* Exercise goal:
Every line of the entries below from the one containing "white spinning top [406,115,471,168]" to the one containing "none -> blue pawn [492,136,570,281]", both ends included, must be written out exactly. No other line belongs in the answer.

* Record excerpts:
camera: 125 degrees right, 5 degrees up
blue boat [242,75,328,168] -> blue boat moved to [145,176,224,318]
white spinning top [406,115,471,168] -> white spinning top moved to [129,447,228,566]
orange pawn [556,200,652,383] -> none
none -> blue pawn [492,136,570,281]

==

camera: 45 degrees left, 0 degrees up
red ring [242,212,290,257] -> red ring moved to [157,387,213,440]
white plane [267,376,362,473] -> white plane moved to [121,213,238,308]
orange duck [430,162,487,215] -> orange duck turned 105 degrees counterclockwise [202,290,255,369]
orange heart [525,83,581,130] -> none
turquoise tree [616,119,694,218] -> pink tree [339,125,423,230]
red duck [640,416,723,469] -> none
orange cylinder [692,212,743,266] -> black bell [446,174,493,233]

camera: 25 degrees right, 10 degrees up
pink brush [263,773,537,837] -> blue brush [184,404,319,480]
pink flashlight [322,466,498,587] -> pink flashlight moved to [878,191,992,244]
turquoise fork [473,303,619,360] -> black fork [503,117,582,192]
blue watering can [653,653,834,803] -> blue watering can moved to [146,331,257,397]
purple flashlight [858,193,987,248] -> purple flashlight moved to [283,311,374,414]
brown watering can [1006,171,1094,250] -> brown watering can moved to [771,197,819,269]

* * *

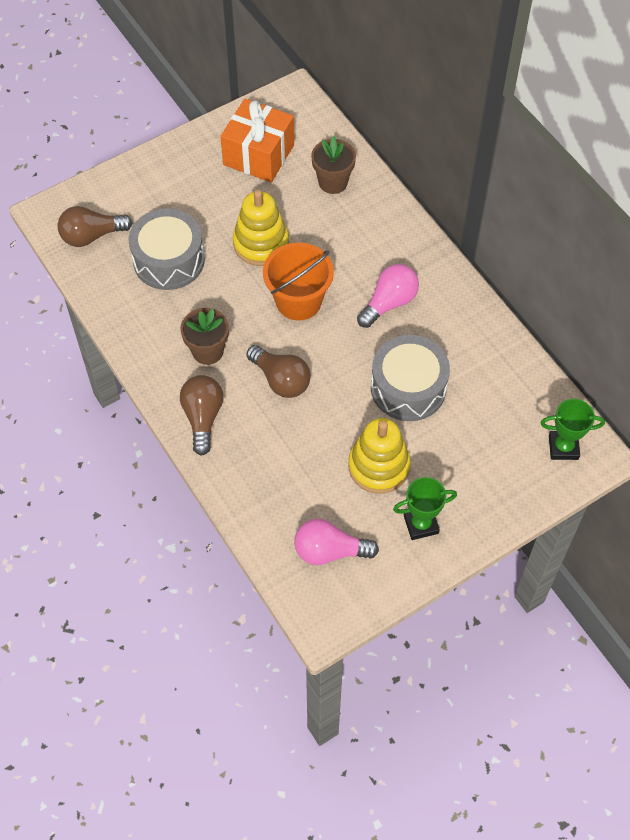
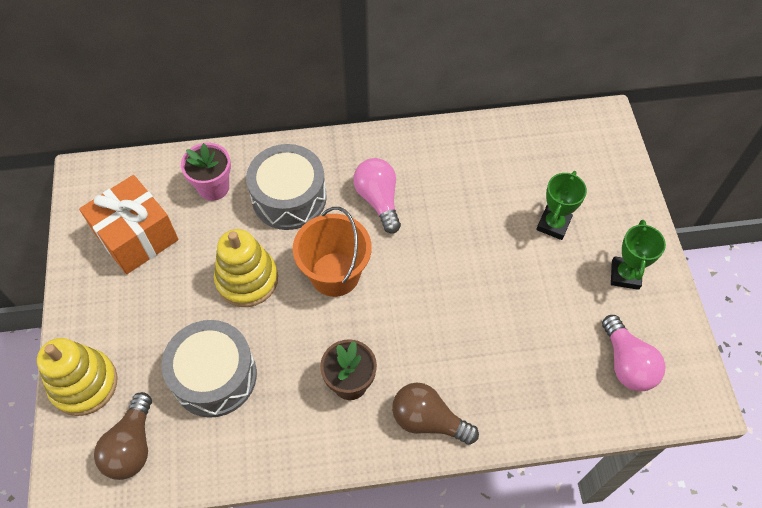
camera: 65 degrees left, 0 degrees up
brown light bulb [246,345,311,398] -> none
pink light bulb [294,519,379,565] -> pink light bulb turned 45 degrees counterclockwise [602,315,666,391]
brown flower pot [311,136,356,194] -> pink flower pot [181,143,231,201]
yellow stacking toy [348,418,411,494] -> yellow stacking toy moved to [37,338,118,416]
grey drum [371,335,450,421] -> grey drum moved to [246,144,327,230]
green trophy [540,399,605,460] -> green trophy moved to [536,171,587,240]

* Output:
white spinning top [406,115,471,168] -> white spinning top moved to [129,447,228,566]
orange pawn [556,200,652,383] -> none
none -> blue pawn [492,136,570,281]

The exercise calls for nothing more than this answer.